Retype each line of the material exactly, please, skipping any picture in it.

_DATASET EXCERPT_:
----

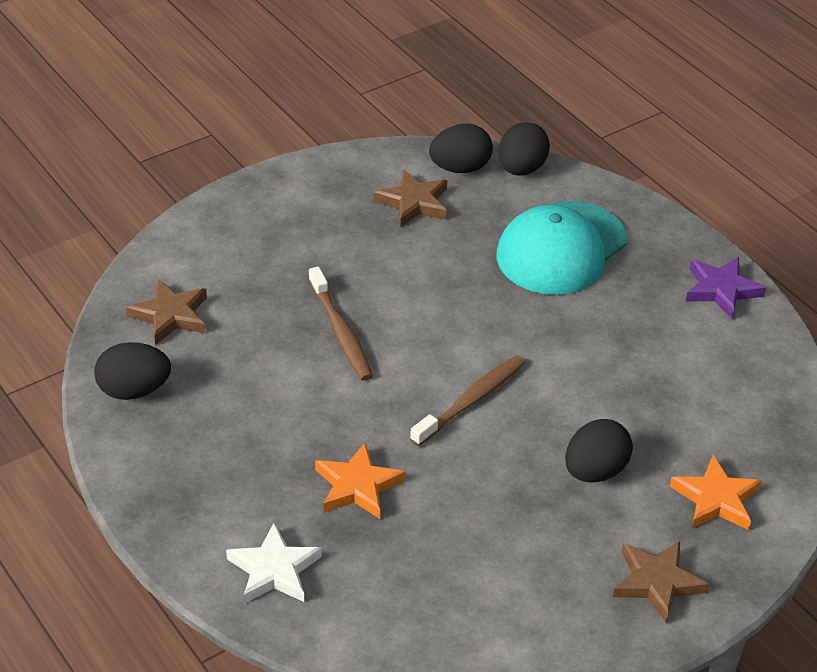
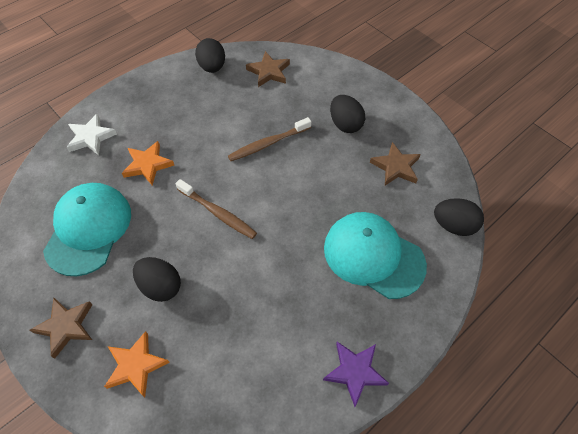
camera: 85 degrees right, 15 degrees up
(460, 168) = (440, 189): black egg -> black egg (345, 124)
(483, 563) = (88, 229): none -> turquoise cap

----

_EXERCISE RESPONSE_:
camera: 85 degrees right, 15 degrees up
(460, 168) = (440, 189): black egg -> black egg (345, 124)
(483, 563) = (88, 229): none -> turquoise cap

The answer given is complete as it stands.